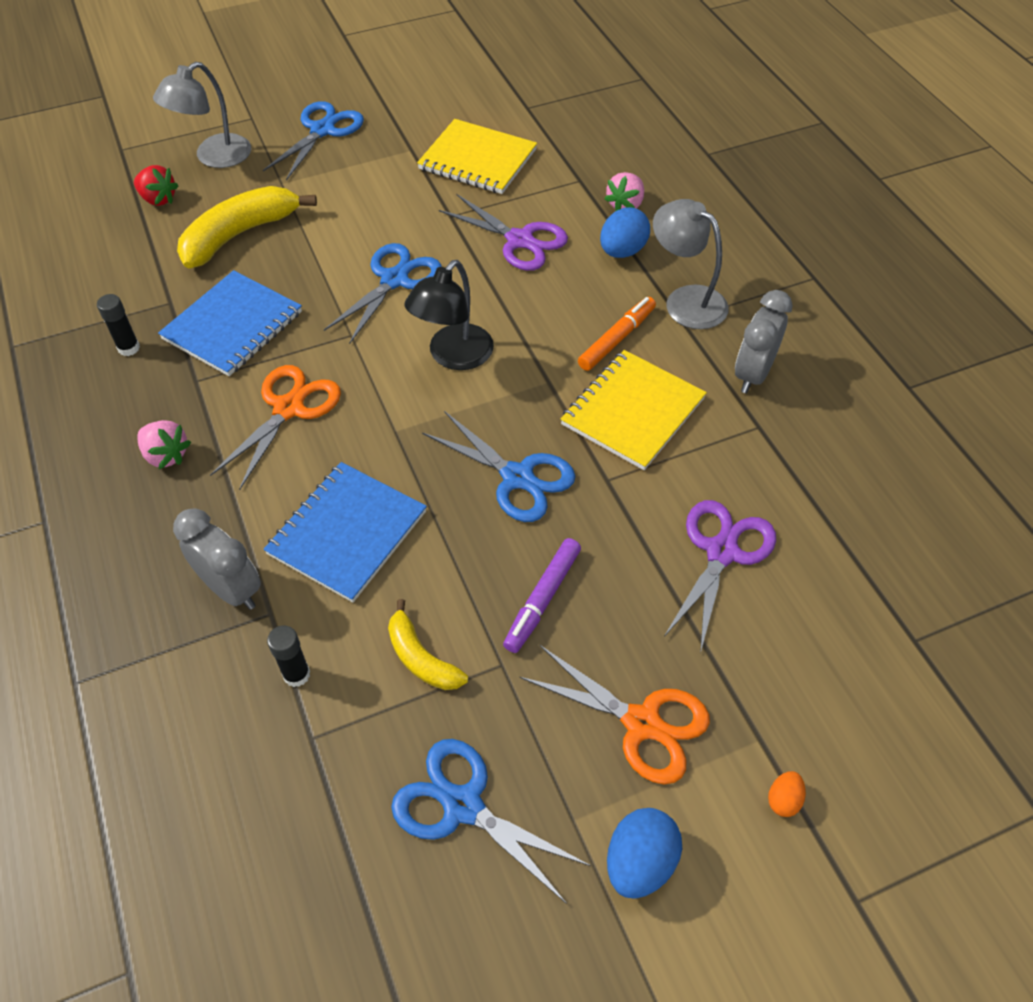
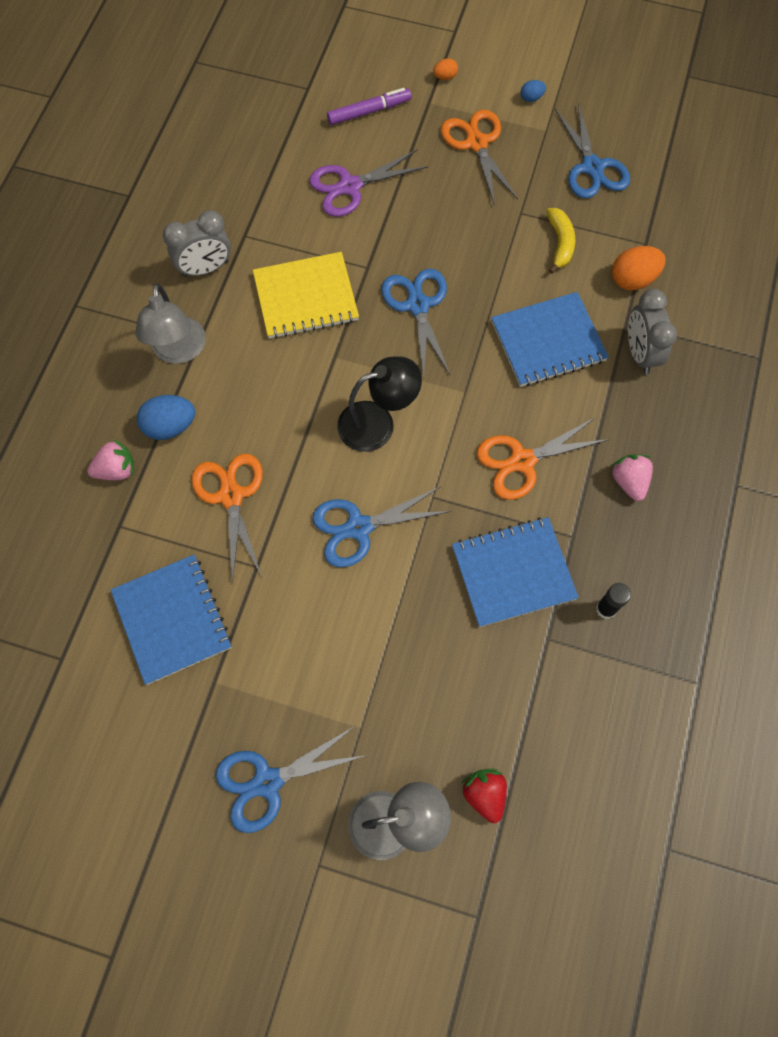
camera: 140 degrees left, 15 degrees up
(240, 235) = (442, 681): yellow banana -> none
(296, 674) = (633, 279): black glue stick -> orange egg
(477, 160) = (172, 619): yellow notebook -> blue notebook
(519, 240) = (231, 496): purple scissors -> orange scissors
(542, 599) = (469, 229): purple marker -> purple marker (369, 111)
(617, 339) = (257, 355): orange marker -> none
(639, 862) = (531, 98): blue egg -> blue egg, size x0.52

- _Task goal_: The records above should be written out exactly, and the images dropped.

- _Expected answer_:
camera: 140 degrees left, 15 degrees up
(240, 235) = (442, 681): yellow banana -> none
(296, 674) = (633, 279): black glue stick -> orange egg
(477, 160) = (172, 619): yellow notebook -> blue notebook
(519, 240) = (231, 496): purple scissors -> orange scissors
(542, 599) = (469, 229): purple marker -> purple marker (369, 111)
(617, 339) = (257, 355): orange marker -> none
(639, 862) = (531, 98): blue egg -> blue egg, size x0.52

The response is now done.